Exercise goal - Go through the entries below and pick out every line with "cutting".

Data supplied -

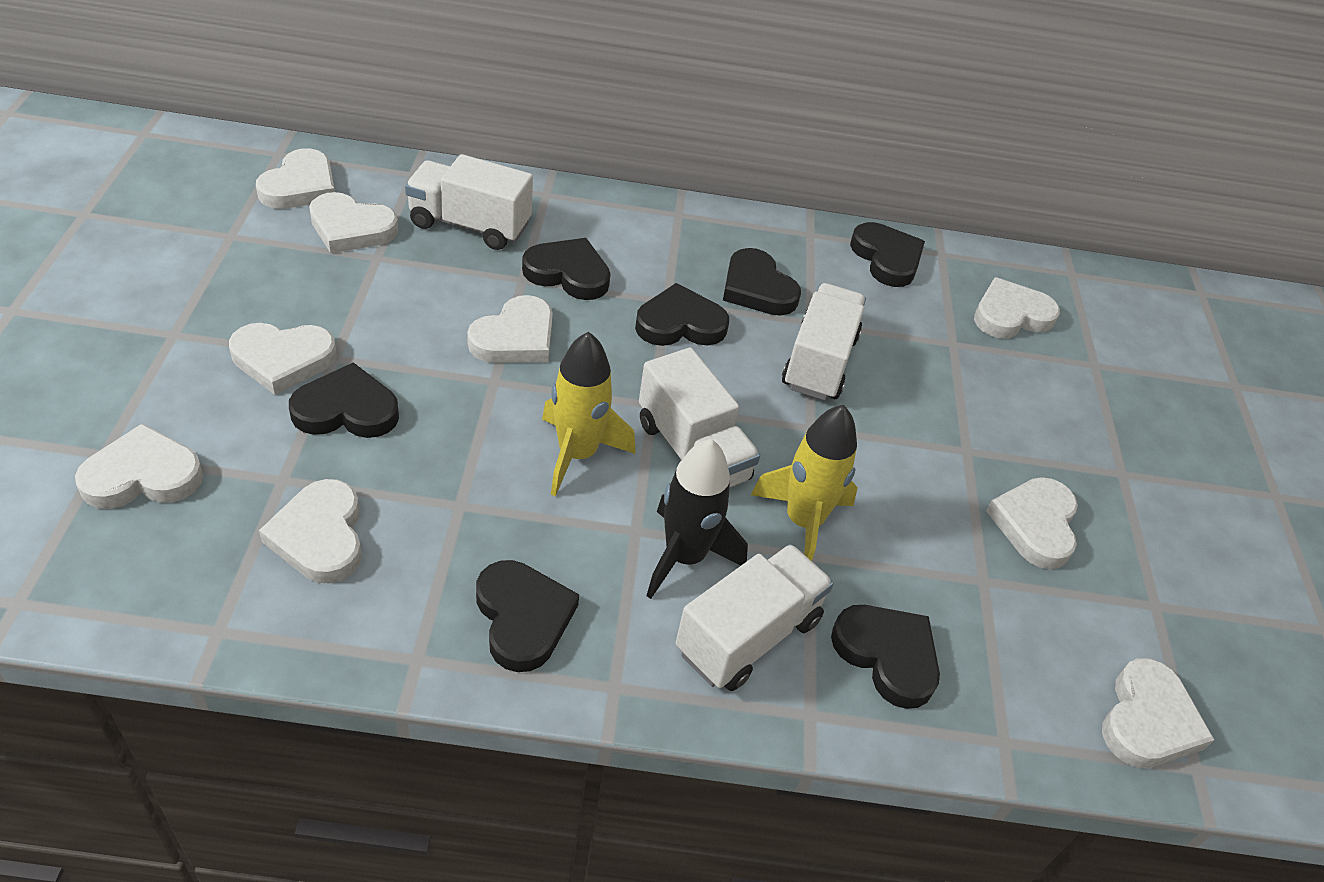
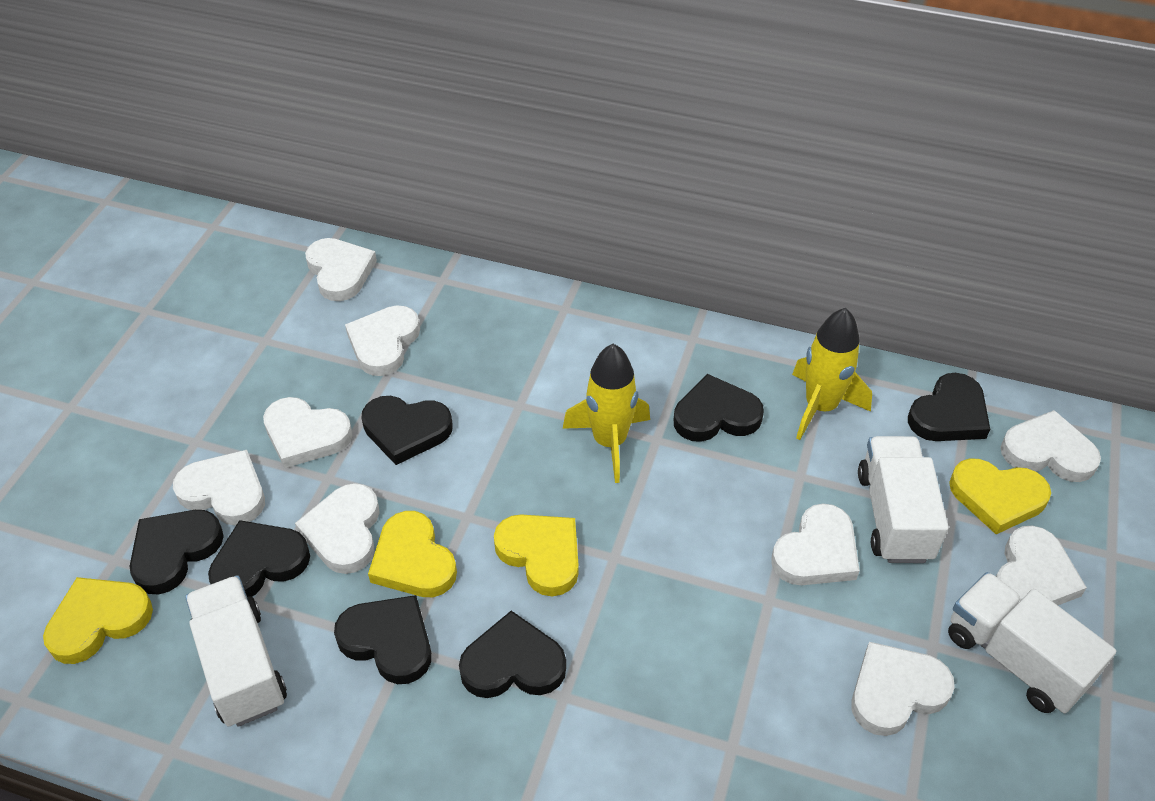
black rocket: 1 -> 0
white truck: 4 -> 3
yellow heart: 0 -> 4

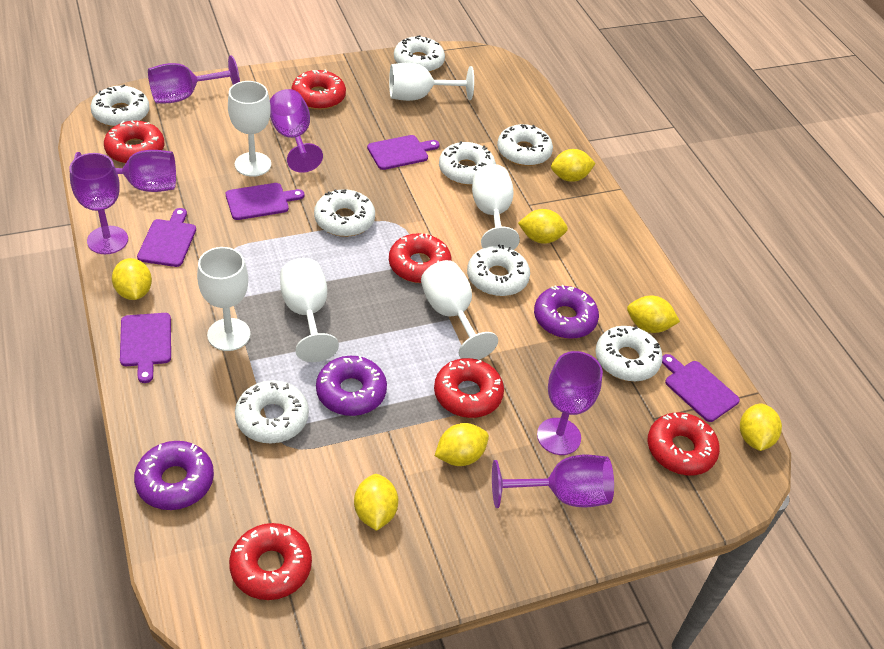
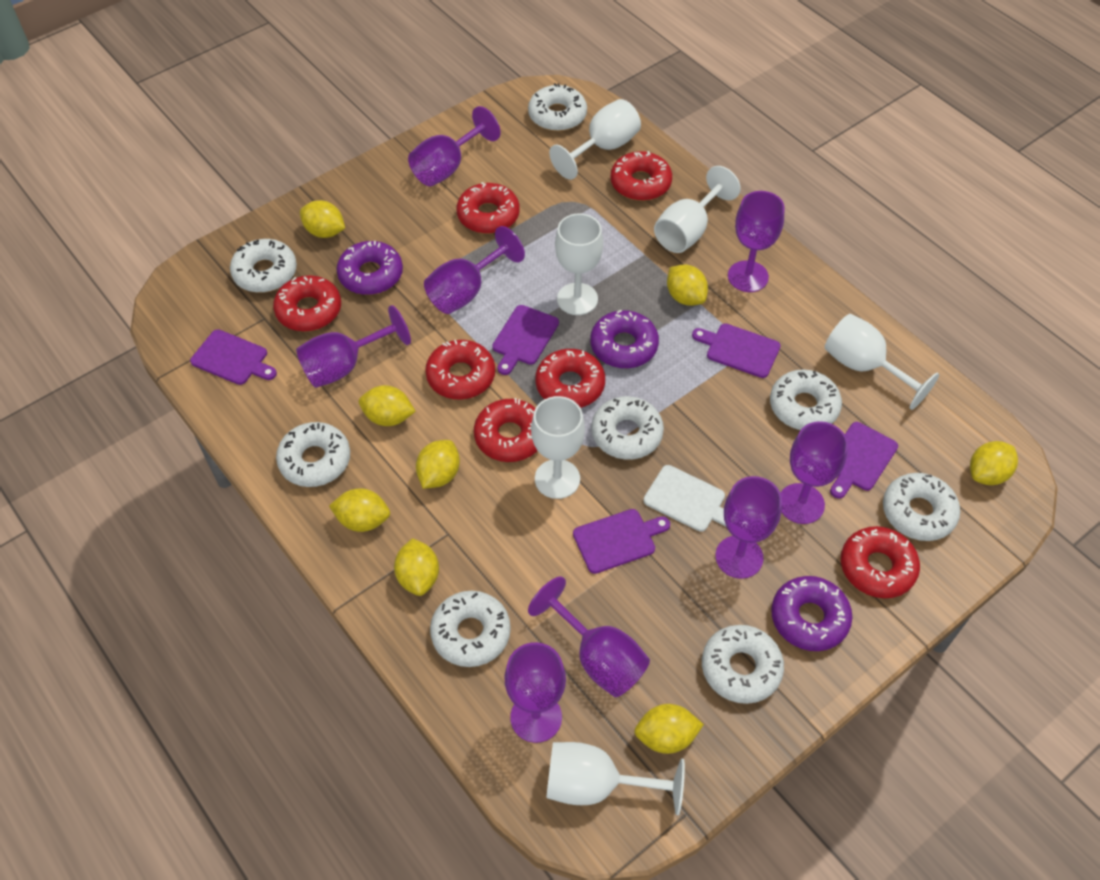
purple goblet: 6 -> 8
red donut: 6 -> 7
white cutting board: 0 -> 1
yellow lemon: 7 -> 8

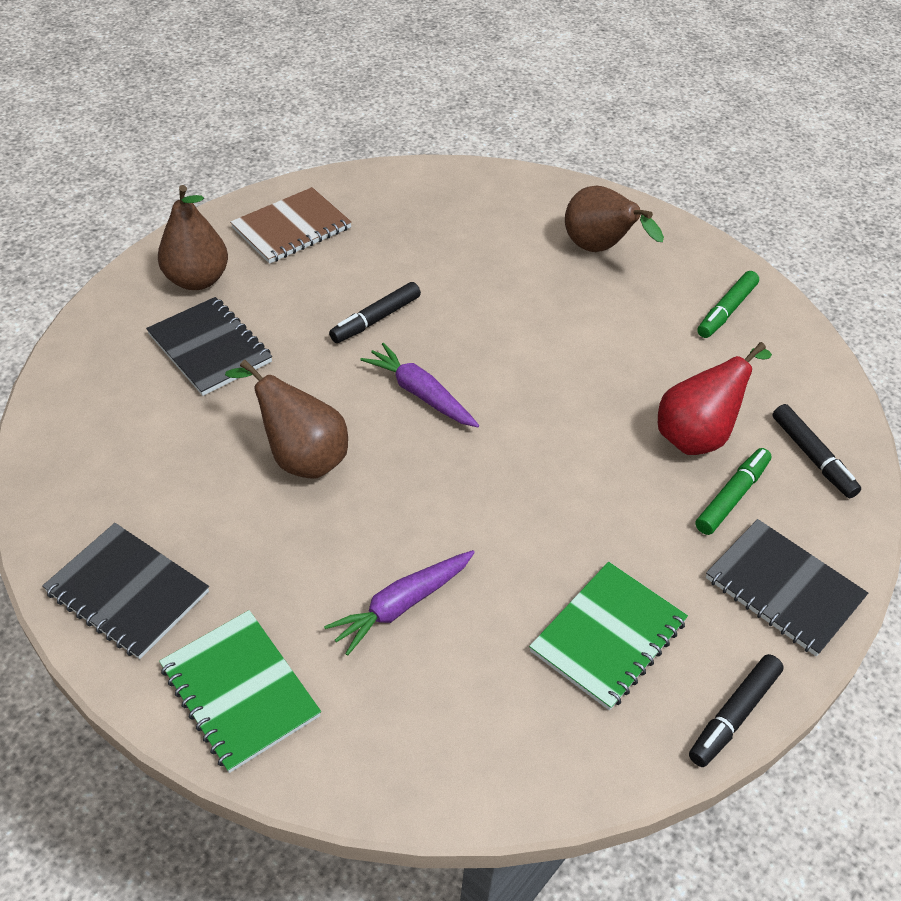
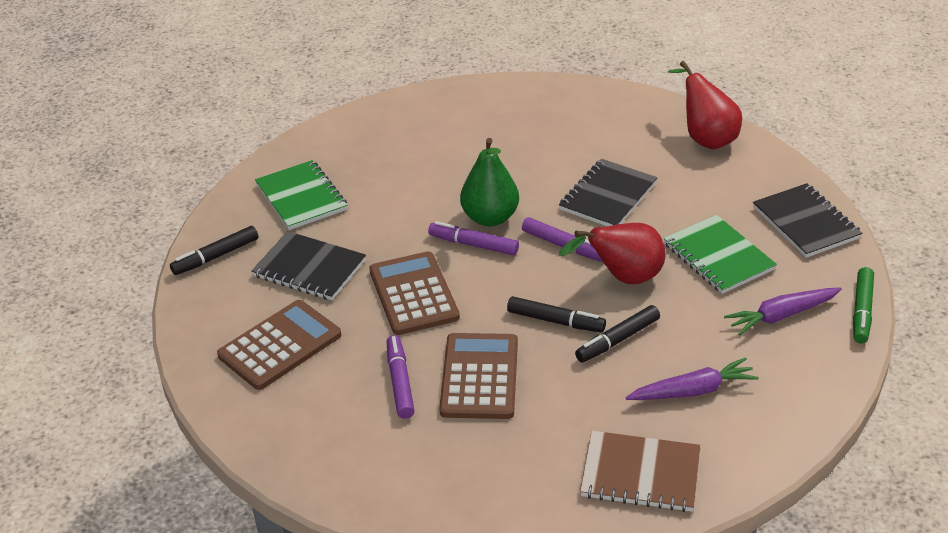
brown calculator: 0 -> 3
brown pear: 3 -> 0
green marker: 2 -> 1
green pear: 0 -> 1
purple marker: 0 -> 3
red pear: 1 -> 2

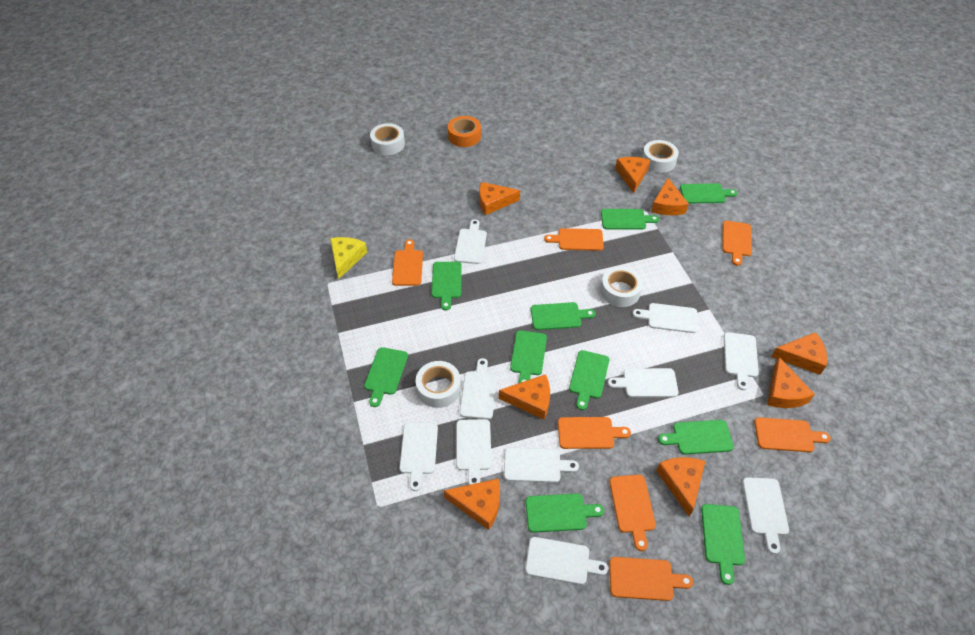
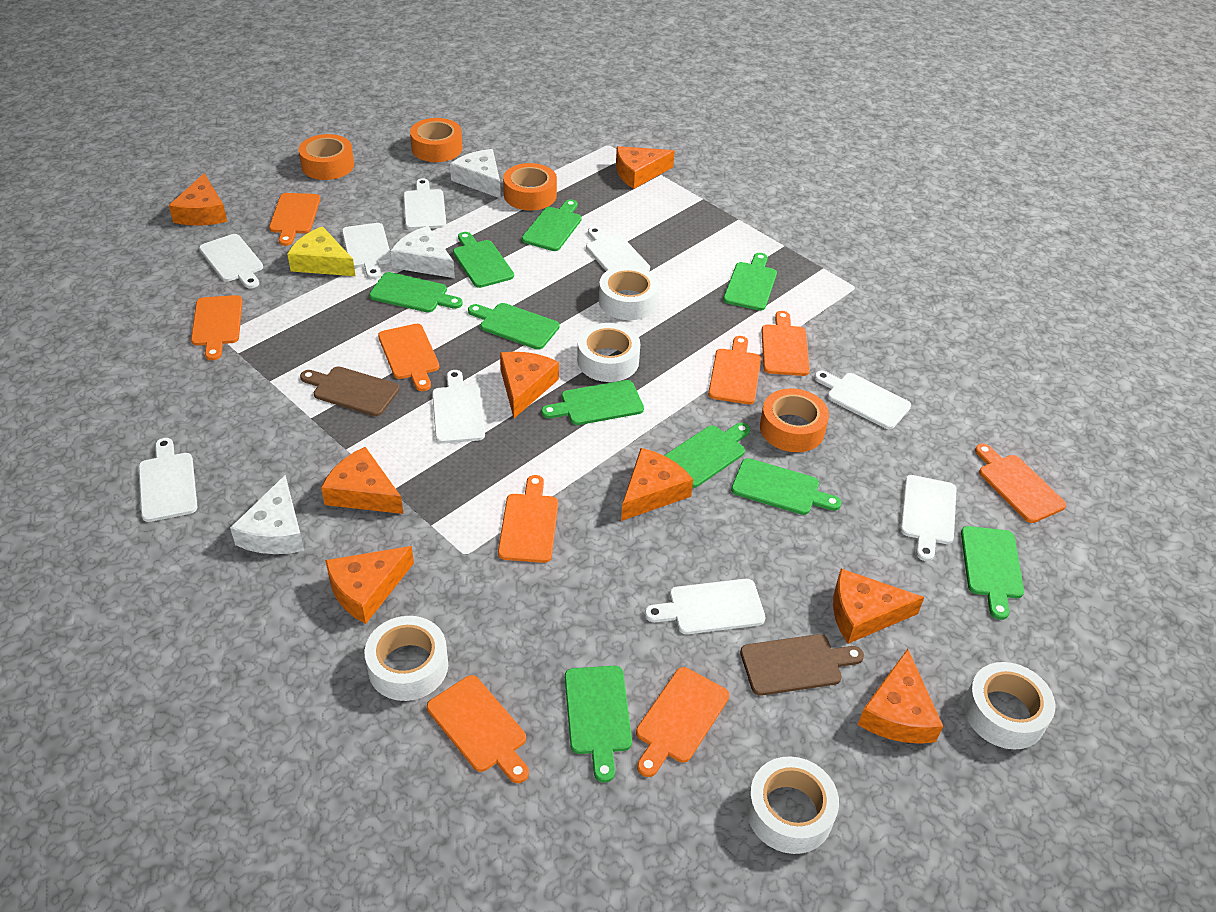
brown cutting board: 0 -> 2
orange cutting board: 7 -> 9
orange tape: 1 -> 4
white cheese: 0 -> 3
white cutting board: 10 -> 9
white tape: 4 -> 5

Response -
white cutting board: 0 -> 1
brown cutting board: 0 -> 2
orange cutting board: 7 -> 9
white cutting board: 10 -> 9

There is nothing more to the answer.